# [ASSIGNMENT]
From the entries below, return only the lines starting at the one that contains "C7: none -> 4.7uF (G8, W2)" and ending at the one that contains "U6: NAND CD4011", exactly as they stand.

# [RECORDS FOR THE EXERCISE]
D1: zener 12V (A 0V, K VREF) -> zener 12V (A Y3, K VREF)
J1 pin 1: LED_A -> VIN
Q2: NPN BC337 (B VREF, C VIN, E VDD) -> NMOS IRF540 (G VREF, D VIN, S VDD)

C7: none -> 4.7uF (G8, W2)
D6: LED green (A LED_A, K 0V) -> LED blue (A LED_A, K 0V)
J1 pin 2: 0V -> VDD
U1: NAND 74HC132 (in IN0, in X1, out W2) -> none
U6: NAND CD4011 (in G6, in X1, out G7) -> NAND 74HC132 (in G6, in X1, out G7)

---

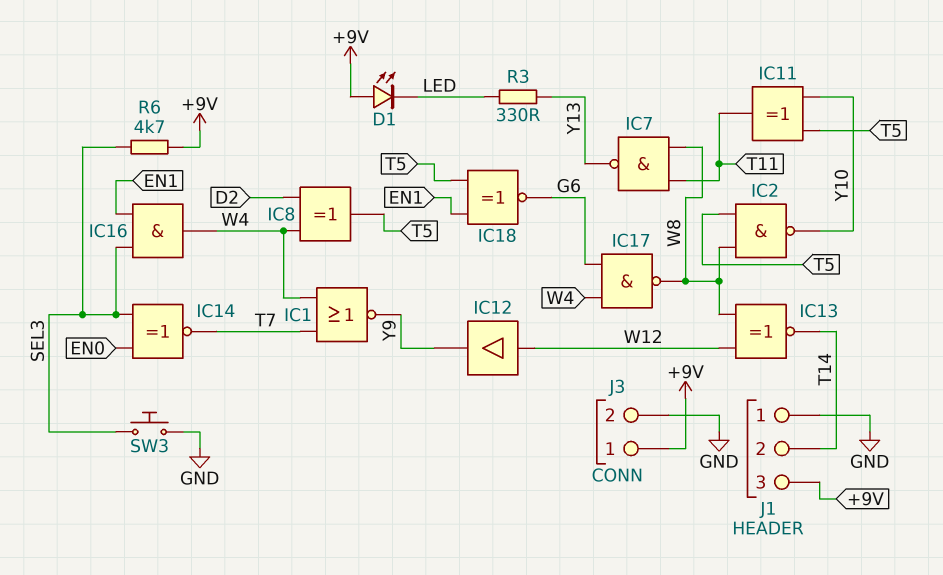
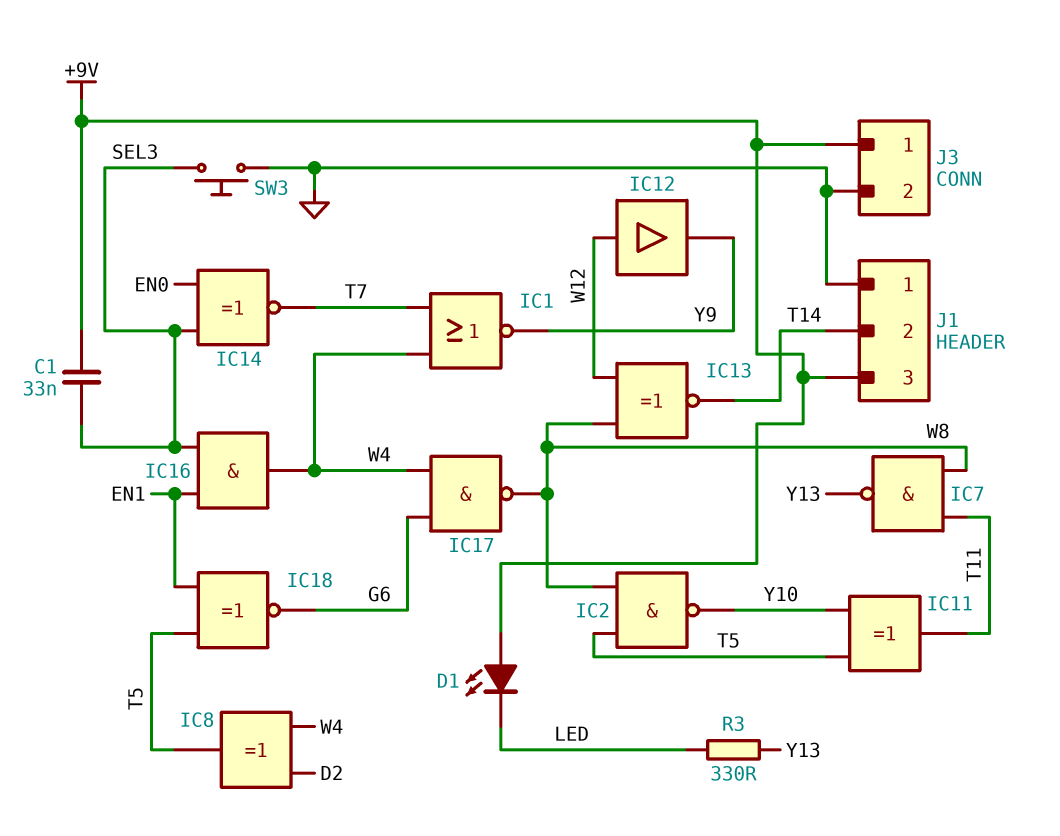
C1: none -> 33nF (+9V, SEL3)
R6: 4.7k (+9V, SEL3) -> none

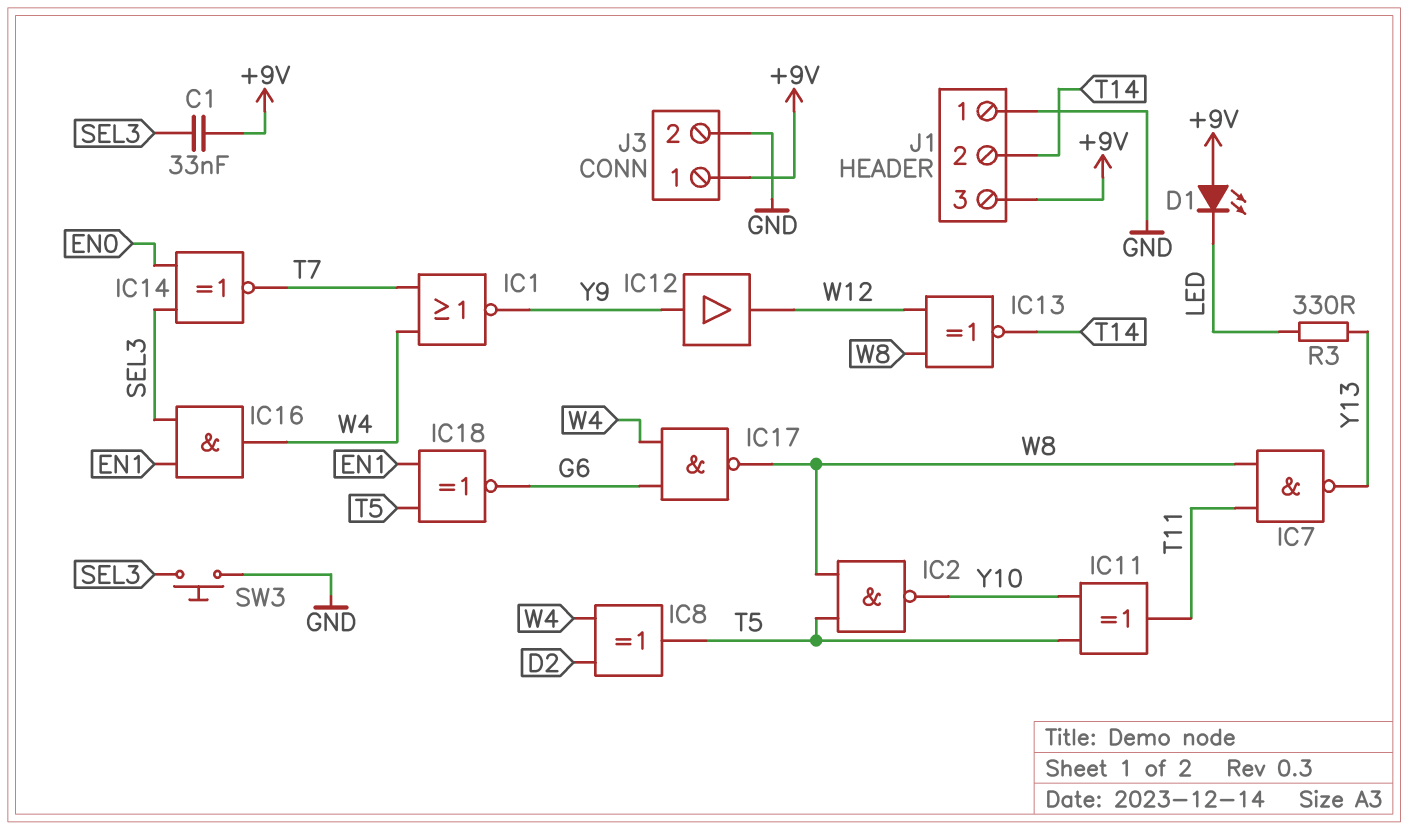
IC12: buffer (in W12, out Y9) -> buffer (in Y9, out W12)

# [OUTPUT OF THE TASK]
C7: none -> 4.7uF (G8, W2)
D6: LED green (A LED_A, K 0V) -> LED blue (A LED_A, K 0V)
J1 pin 2: 0V -> VDD
U1: NAND 74HC132 (in IN0, in X1, out W2) -> none
U6: NAND CD4011 (in G6, in X1, out G7) -> NAND 74HC132 (in G6, in X1, out G7)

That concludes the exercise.